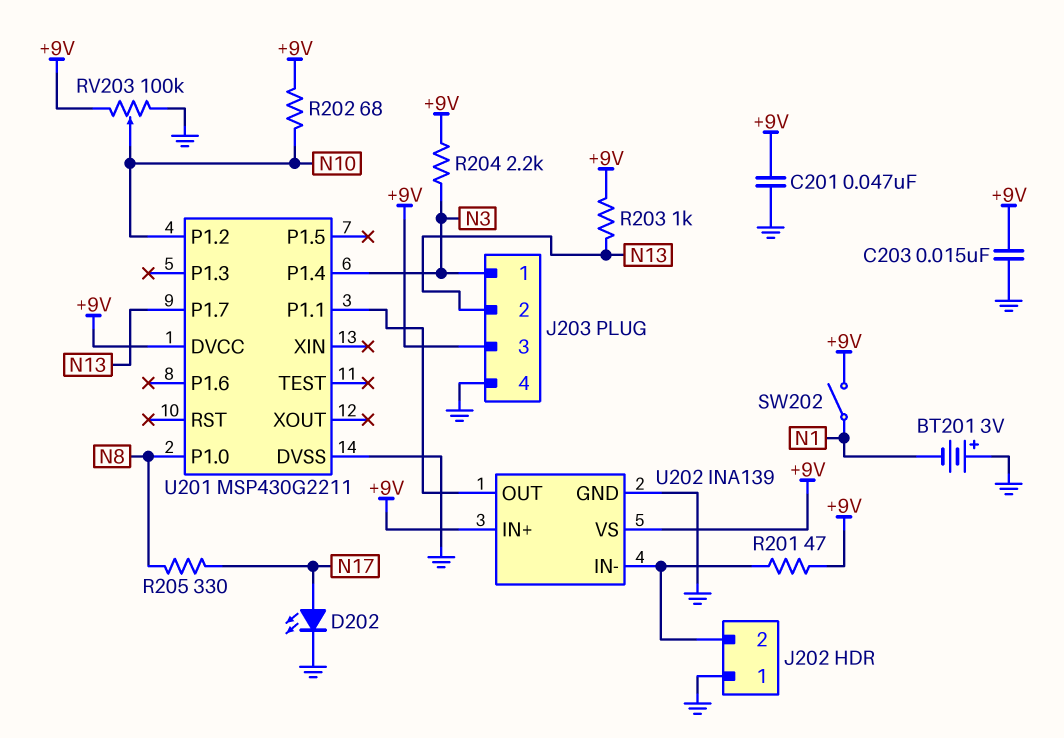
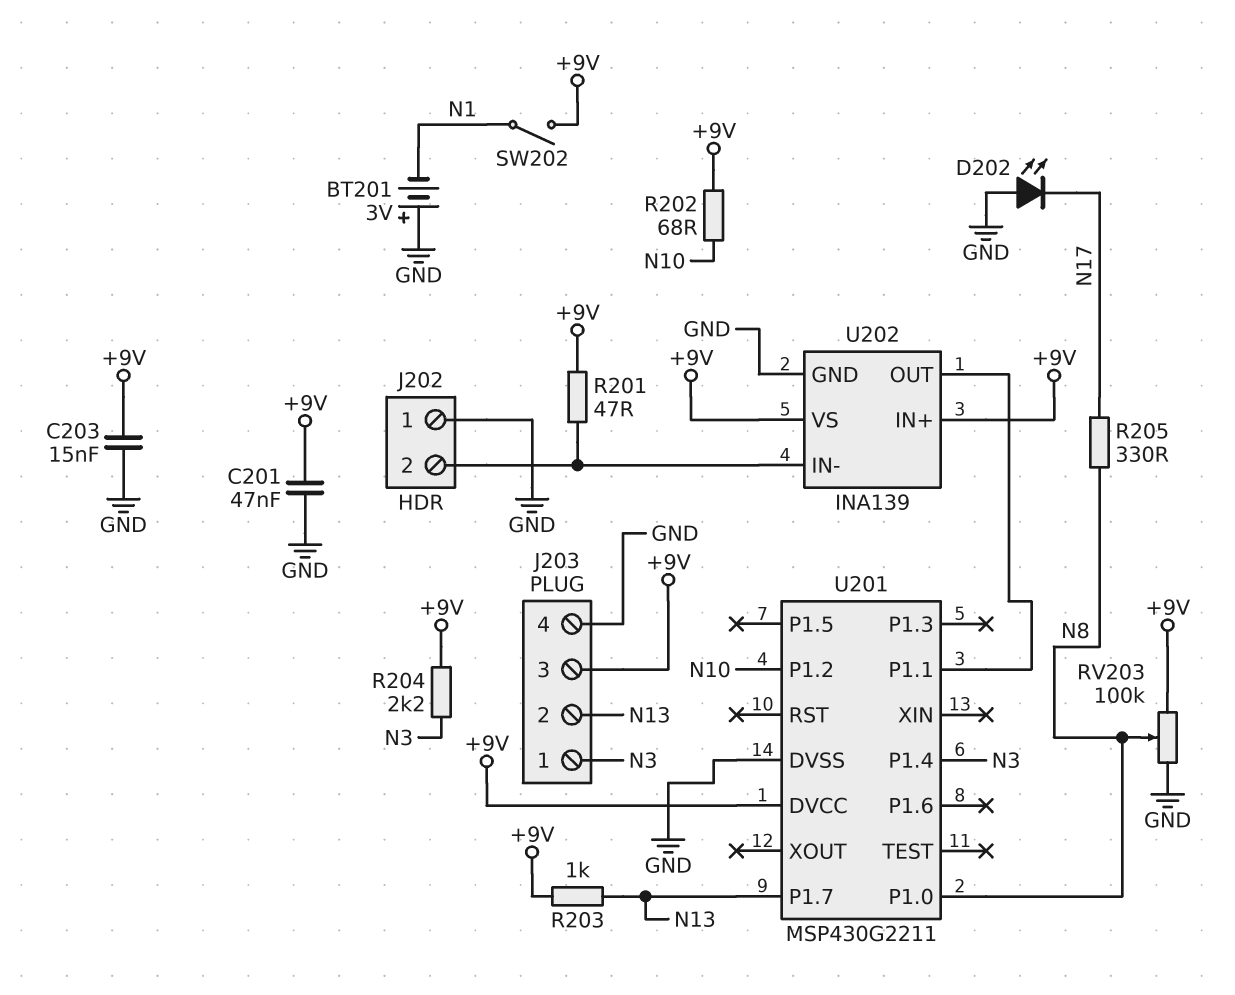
D202: LED (A N17, K GND) -> LED (A GND, K N17)
RV203: 100k (+9V, GND, wiper N10) -> 100k (+9V, GND, wiper N8)

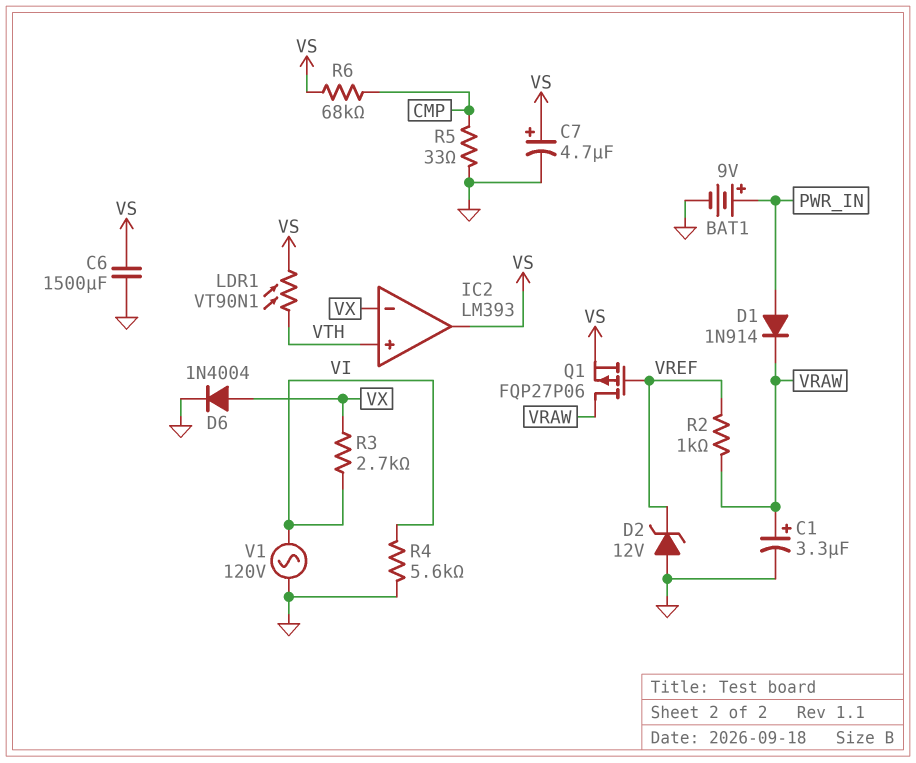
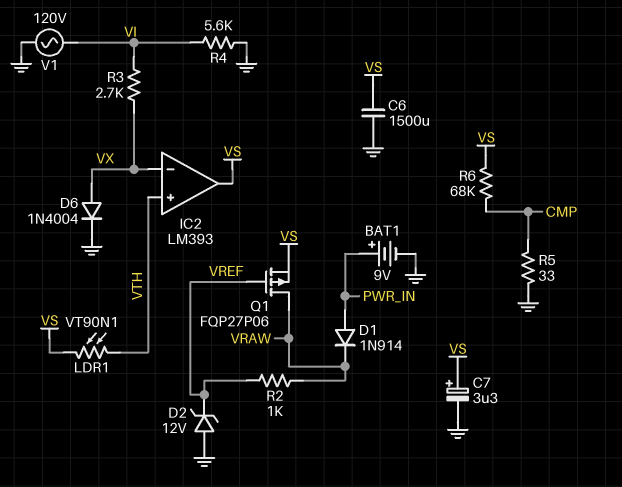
C1: 3.3uF (plus VRAW, minus GND) -> none
C7: 4.7uF (plus VS, minus GND) -> 3.3uF (plus VS, minus GND)

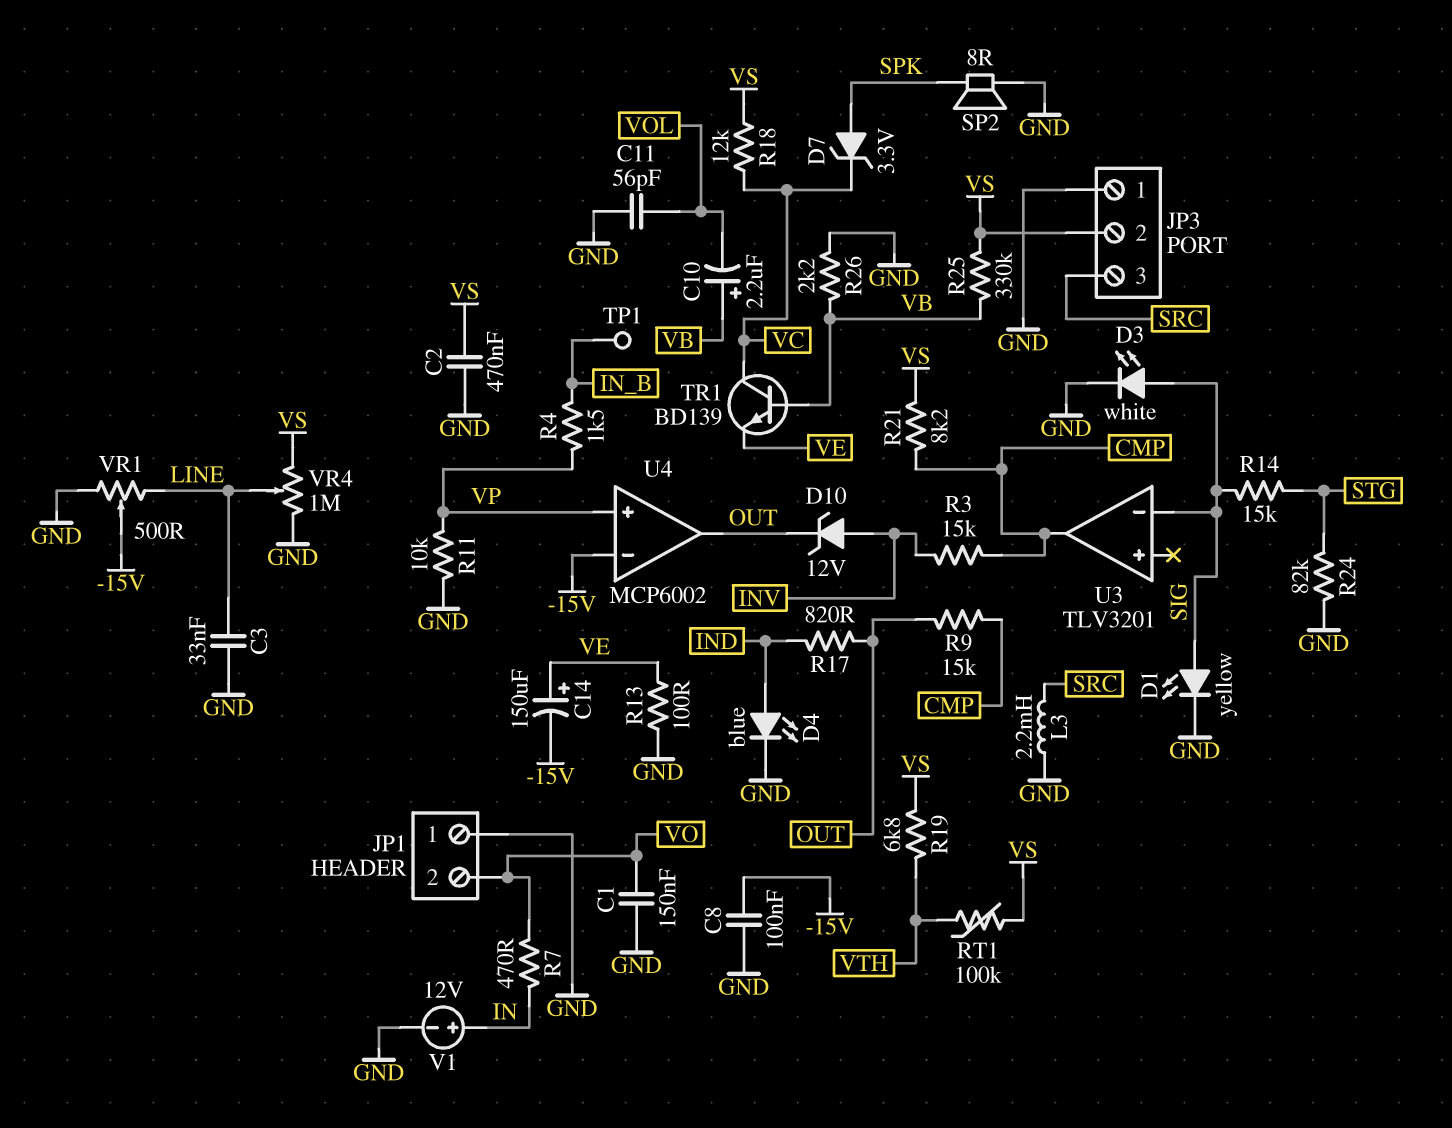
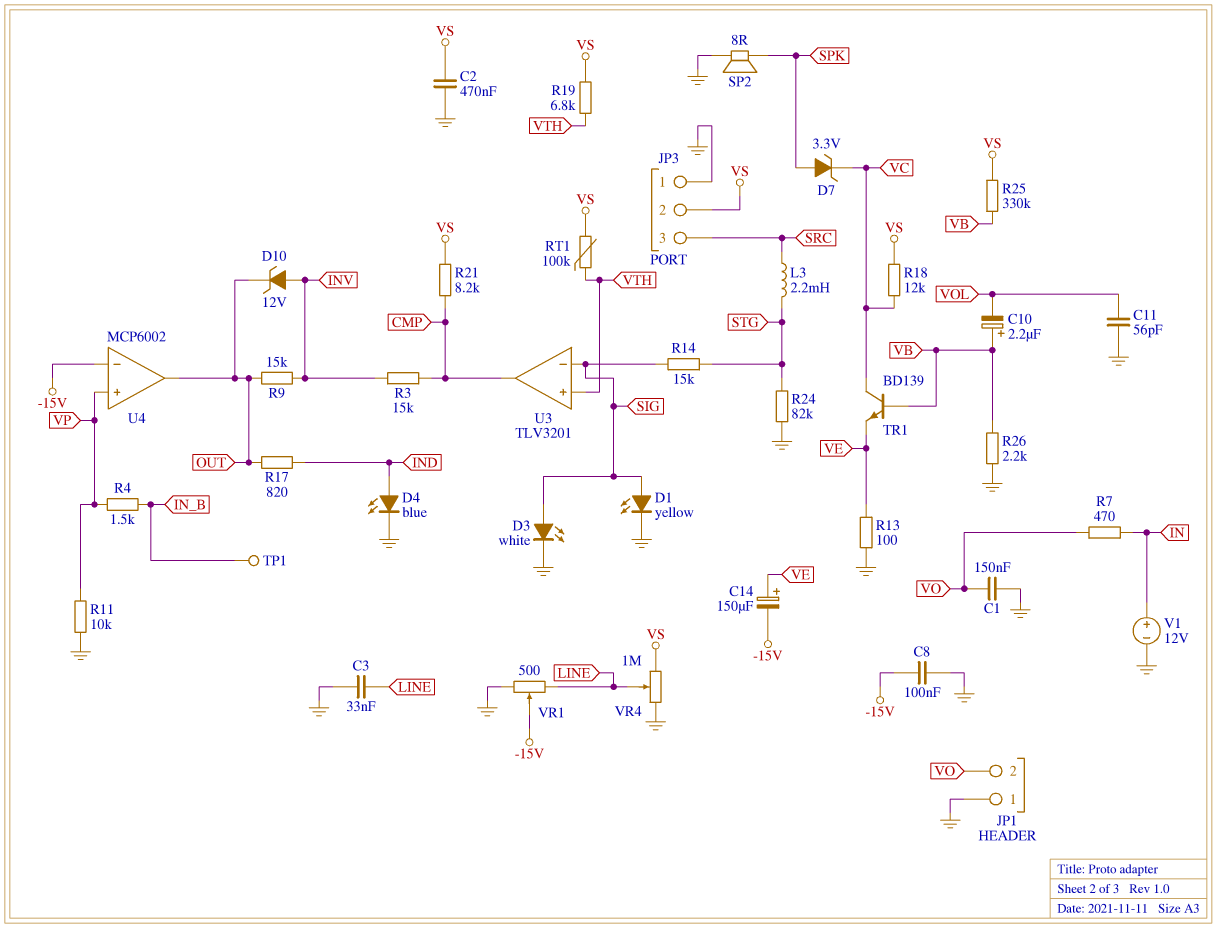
L3: 2.2mH (GND, SRC) -> 2.2mH (SRC, STG)
R9: 15k (CMP, OUT) -> 15k (INV, OUT)
U3 pin in+: none -> VTH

★ ★ ★ ★

Exercise goal:
From the material above, output every line exactly as written, dropping any picture.

Result for this exercise:
D202: LED (A N17, K GND) -> LED (A GND, K N17)
RV203: 100k (+9V, GND, wiper N10) -> 100k (+9V, GND, wiper N8)

C1: 3.3uF (plus VRAW, minus GND) -> none
C7: 4.7uF (plus VS, minus GND) -> 3.3uF (plus VS, minus GND)

L3: 2.2mH (GND, SRC) -> 2.2mH (SRC, STG)
R9: 15k (CMP, OUT) -> 15k (INV, OUT)
U3 pin in+: none -> VTH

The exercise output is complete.